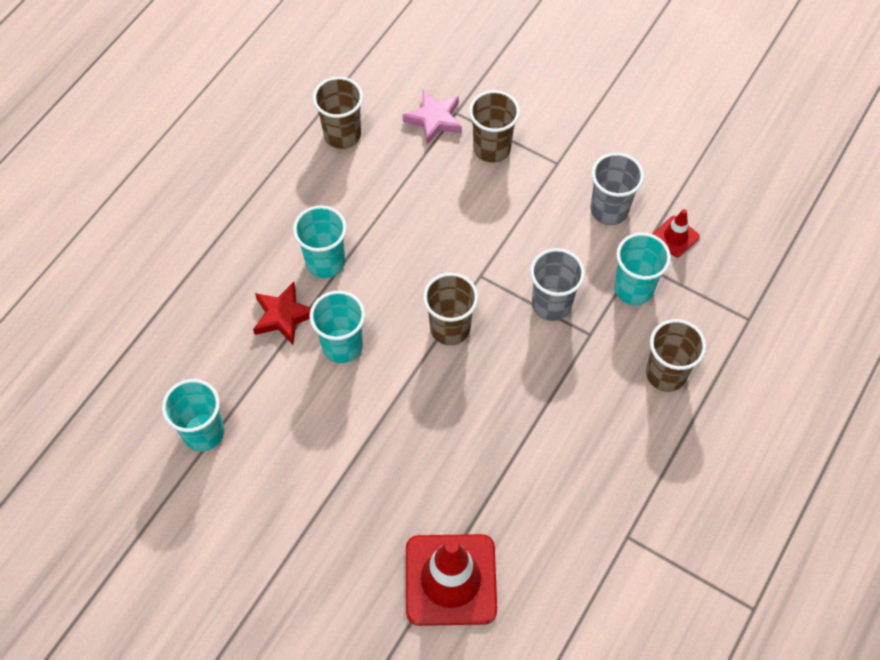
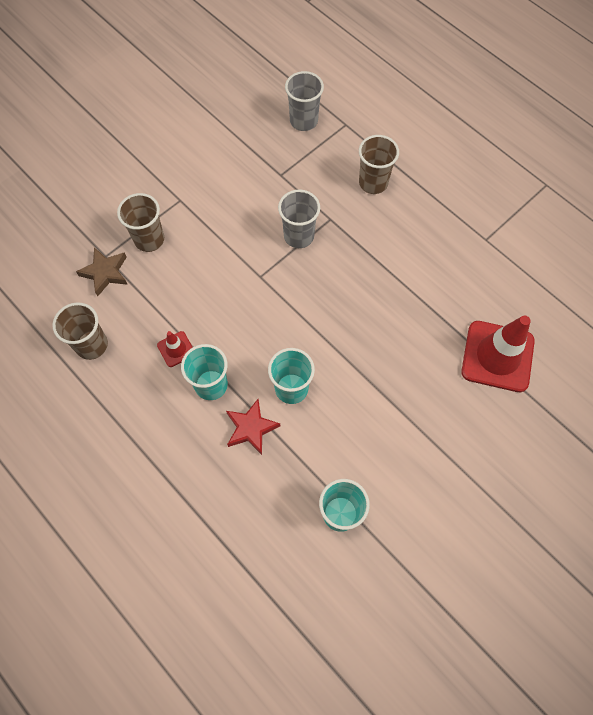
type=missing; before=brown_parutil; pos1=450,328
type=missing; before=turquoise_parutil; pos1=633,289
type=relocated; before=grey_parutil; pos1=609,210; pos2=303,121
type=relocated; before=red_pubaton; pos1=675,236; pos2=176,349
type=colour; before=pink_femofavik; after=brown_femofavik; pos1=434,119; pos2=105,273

§ What needs to be done:
Each line from the one containing "type=relocated; before=red_pubaton; pos1=675,236;" to the end of the entries above should be copied exactly, and no other line.

§ Task solution:
type=relocated; before=red_pubaton; pos1=675,236; pos2=176,349
type=colour; before=pink_femofavik; after=brown_femofavik; pos1=434,119; pos2=105,273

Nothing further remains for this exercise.